• **Instructions for the task**
Please copy out the records that follow, word for word.

[Data entries]
[Start of Attachment]

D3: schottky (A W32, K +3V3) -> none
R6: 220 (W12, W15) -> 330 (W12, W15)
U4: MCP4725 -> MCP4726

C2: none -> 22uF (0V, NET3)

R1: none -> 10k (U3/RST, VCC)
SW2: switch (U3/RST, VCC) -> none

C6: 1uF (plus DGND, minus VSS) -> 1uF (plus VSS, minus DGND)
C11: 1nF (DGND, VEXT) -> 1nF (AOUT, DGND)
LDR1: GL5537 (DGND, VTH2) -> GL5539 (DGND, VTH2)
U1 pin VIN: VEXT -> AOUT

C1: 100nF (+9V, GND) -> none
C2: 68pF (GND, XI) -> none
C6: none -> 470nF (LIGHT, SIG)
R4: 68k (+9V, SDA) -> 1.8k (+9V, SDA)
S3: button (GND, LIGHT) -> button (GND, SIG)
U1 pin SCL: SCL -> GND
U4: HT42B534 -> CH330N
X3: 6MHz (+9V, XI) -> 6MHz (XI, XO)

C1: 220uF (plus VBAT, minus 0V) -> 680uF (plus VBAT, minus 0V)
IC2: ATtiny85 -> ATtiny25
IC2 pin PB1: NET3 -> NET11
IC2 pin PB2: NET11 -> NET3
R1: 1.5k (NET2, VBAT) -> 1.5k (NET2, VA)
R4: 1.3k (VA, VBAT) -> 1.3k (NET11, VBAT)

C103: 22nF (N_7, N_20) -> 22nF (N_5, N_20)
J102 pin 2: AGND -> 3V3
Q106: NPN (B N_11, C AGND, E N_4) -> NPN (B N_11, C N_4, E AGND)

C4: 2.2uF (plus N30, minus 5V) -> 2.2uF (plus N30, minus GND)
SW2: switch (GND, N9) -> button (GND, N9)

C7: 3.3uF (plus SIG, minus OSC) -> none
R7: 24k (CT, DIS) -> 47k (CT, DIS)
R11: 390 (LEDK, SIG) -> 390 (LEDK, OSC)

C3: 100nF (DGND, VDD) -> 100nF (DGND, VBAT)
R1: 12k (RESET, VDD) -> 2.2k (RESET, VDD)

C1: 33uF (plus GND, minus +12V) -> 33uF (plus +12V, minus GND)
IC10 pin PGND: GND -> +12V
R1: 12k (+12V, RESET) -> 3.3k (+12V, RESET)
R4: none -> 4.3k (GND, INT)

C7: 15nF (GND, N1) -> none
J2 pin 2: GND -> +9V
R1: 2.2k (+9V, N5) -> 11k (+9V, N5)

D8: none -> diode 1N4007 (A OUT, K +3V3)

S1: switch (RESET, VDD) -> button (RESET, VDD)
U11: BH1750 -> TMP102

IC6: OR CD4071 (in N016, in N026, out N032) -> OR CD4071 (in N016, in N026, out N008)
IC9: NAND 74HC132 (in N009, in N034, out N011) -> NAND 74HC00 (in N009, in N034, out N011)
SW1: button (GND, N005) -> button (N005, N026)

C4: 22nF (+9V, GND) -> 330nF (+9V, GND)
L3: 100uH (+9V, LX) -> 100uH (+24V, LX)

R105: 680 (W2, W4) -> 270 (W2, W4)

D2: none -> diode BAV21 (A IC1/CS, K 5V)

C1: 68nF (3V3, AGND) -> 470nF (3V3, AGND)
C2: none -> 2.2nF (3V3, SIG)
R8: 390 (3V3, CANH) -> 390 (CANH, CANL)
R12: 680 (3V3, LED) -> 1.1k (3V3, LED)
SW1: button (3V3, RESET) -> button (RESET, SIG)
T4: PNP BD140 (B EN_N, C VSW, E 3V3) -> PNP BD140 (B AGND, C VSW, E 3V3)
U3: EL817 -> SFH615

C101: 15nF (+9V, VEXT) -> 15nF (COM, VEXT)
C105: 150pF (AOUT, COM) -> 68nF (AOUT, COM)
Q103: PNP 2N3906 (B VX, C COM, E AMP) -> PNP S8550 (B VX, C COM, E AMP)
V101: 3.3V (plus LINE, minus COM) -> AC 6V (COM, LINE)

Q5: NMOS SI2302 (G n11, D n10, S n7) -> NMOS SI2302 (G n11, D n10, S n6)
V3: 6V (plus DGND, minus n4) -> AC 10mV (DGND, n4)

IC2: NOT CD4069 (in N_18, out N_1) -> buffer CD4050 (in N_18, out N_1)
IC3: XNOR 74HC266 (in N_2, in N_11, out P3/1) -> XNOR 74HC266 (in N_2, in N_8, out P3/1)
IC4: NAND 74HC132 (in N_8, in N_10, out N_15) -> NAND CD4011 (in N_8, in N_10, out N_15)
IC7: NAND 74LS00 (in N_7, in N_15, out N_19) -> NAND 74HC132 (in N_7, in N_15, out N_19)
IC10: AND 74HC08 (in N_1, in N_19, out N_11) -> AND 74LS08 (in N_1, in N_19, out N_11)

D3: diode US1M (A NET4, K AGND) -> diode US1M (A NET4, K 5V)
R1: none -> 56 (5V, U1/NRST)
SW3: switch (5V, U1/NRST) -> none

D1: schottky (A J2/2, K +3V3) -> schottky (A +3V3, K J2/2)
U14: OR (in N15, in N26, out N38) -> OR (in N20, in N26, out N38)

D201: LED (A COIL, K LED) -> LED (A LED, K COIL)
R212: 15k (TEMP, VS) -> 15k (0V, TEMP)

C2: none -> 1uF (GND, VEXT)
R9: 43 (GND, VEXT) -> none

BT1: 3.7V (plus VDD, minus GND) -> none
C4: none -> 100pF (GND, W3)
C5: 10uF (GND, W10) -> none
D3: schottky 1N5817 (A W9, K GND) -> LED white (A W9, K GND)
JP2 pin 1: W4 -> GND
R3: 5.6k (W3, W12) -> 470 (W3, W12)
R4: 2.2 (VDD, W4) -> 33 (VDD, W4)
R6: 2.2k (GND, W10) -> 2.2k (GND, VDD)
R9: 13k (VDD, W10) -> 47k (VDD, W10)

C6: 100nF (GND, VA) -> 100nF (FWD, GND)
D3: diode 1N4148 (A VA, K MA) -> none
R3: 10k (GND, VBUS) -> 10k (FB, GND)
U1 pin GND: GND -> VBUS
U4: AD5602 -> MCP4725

[End of Attachment]

• **Response**
D3: schottky (A W32, K +3V3) -> none
R6: 220 (W12, W15) -> 330 (W12, W15)
U4: MCP4725 -> MCP4726

C2: none -> 22uF (0V, NET3)

R1: none -> 10k (U3/RST, VCC)
SW2: switch (U3/RST, VCC) -> none

C6: 1uF (plus DGND, minus VSS) -> 1uF (plus VSS, minus DGND)
C11: 1nF (DGND, VEXT) -> 1nF (AOUT, DGND)
LDR1: GL5537 (DGND, VTH2) -> GL5539 (DGND, VTH2)
U1 pin VIN: VEXT -> AOUT

C1: 100nF (+9V, GND) -> none
C2: 68pF (GND, XI) -> none
C6: none -> 470nF (LIGHT, SIG)
R4: 68k (+9V, SDA) -> 1.8k (+9V, SDA)
S3: button (GND, LIGHT) -> button (GND, SIG)
U1 pin SCL: SCL -> GND
U4: HT42B534 -> CH330N
X3: 6MHz (+9V, XI) -> 6MHz (XI, XO)

C1: 220uF (plus VBAT, minus 0V) -> 680uF (plus VBAT, minus 0V)
IC2: ATtiny85 -> ATtiny25
IC2 pin PB1: NET3 -> NET11
IC2 pin PB2: NET11 -> NET3
R1: 1.5k (NET2, VBAT) -> 1.5k (NET2, VA)
R4: 1.3k (VA, VBAT) -> 1.3k (NET11, VBAT)

C103: 22nF (N_7, N_20) -> 22nF (N_5, N_20)
J102 pin 2: AGND -> 3V3
Q106: NPN (B N_11, C AGND, E N_4) -> NPN (B N_11, C N_4, E AGND)

C4: 2.2uF (plus N30, minus 5V) -> 2.2uF (plus N30, minus GND)
SW2: switch (GND, N9) -> button (GND, N9)

C7: 3.3uF (plus SIG, minus OSC) -> none
R7: 24k (CT, DIS) -> 47k (CT, DIS)
R11: 390 (LEDK, SIG) -> 390 (LEDK, OSC)

C3: 100nF (DGND, VDD) -> 100nF (DGND, VBAT)
R1: 12k (RESET, VDD) -> 2.2k (RESET, VDD)

C1: 33uF (plus GND, minus +12V) -> 33uF (plus +12V, minus GND)
IC10 pin PGND: GND -> +12V
R1: 12k (+12V, RESET) -> 3.3k (+12V, RESET)
R4: none -> 4.3k (GND, INT)

C7: 15nF (GND, N1) -> none
J2 pin 2: GND -> +9V
R1: 2.2k (+9V, N5) -> 11k (+9V, N5)

D8: none -> diode 1N4007 (A OUT, K +3V3)

S1: switch (RESET, VDD) -> button (RESET, VDD)
U11: BH1750 -> TMP102

IC6: OR CD4071 (in N016, in N026, out N032) -> OR CD4071 (in N016, in N026, out N008)
IC9: NAND 74HC132 (in N009, in N034, out N011) -> NAND 74HC00 (in N009, in N034, out N011)
SW1: button (GND, N005) -> button (N005, N026)

C4: 22nF (+9V, GND) -> 330nF (+9V, GND)
L3: 100uH (+9V, LX) -> 100uH (+24V, LX)

R105: 680 (W2, W4) -> 270 (W2, W4)

D2: none -> diode BAV21 (A IC1/CS, K 5V)

C1: 68nF (3V3, AGND) -> 470nF (3V3, AGND)
C2: none -> 2.2nF (3V3, SIG)
R8: 390 (3V3, CANH) -> 390 (CANH, CANL)
R12: 680 (3V3, LED) -> 1.1k (3V3, LED)
SW1: button (3V3, RESET) -> button (RESET, SIG)
T4: PNP BD140 (B EN_N, C VSW, E 3V3) -> PNP BD140 (B AGND, C VSW, E 3V3)
U3: EL817 -> SFH615

C101: 15nF (+9V, VEXT) -> 15nF (COM, VEXT)
C105: 150pF (AOUT, COM) -> 68nF (AOUT, COM)
Q103: PNP 2N3906 (B VX, C COM, E AMP) -> PNP S8550 (B VX, C COM, E AMP)
V101: 3.3V (plus LINE, minus COM) -> AC 6V (COM, LINE)

Q5: NMOS SI2302 (G n11, D n10, S n7) -> NMOS SI2302 (G n11, D n10, S n6)
V3: 6V (plus DGND, minus n4) -> AC 10mV (DGND, n4)

IC2: NOT CD4069 (in N_18, out N_1) -> buffer CD4050 (in N_18, out N_1)
IC3: XNOR 74HC266 (in N_2, in N_11, out P3/1) -> XNOR 74HC266 (in N_2, in N_8, out P3/1)
IC4: NAND 74HC132 (in N_8, in N_10, out N_15) -> NAND CD4011 (in N_8, in N_10, out N_15)
IC7: NAND 74LS00 (in N_7, in N_15, out N_19) -> NAND 74HC132 (in N_7, in N_15, out N_19)
IC10: AND 74HC08 (in N_1, in N_19, out N_11) -> AND 74LS08 (in N_1, in N_19, out N_11)

D3: diode US1M (A NET4, K AGND) -> diode US1M (A NET4, K 5V)
R1: none -> 56 (5V, U1/NRST)
SW3: switch (5V, U1/NRST) -> none

D1: schottky (A J2/2, K +3V3) -> schottky (A +3V3, K J2/2)
U14: OR (in N15, in N26, out N38) -> OR (in N20, in N26, out N38)

D201: LED (A COIL, K LED) -> LED (A LED, K COIL)
R212: 15k (TEMP, VS) -> 15k (0V, TEMP)

C2: none -> 1uF (GND, VEXT)
R9: 43 (GND, VEXT) -> none

BT1: 3.7V (plus VDD, minus GND) -> none
C4: none -> 100pF (GND, W3)
C5: 10uF (GND, W10) -> none
D3: schottky 1N5817 (A W9, K GND) -> LED white (A W9, K GND)
JP2 pin 1: W4 -> GND
R3: 5.6k (W3, W12) -> 470 (W3, W12)
R4: 2.2 (VDD, W4) -> 33 (VDD, W4)
R6: 2.2k (GND, W10) -> 2.2k (GND, VDD)
R9: 13k (VDD, W10) -> 47k (VDD, W10)

C6: 100nF (GND, VA) -> 100nF (FWD, GND)
D3: diode 1N4148 (A VA, K MA) -> none
R3: 10k (GND, VBUS) -> 10k (FB, GND)
U1 pin GND: GND -> VBUS
U4: AD5602 -> MCP4725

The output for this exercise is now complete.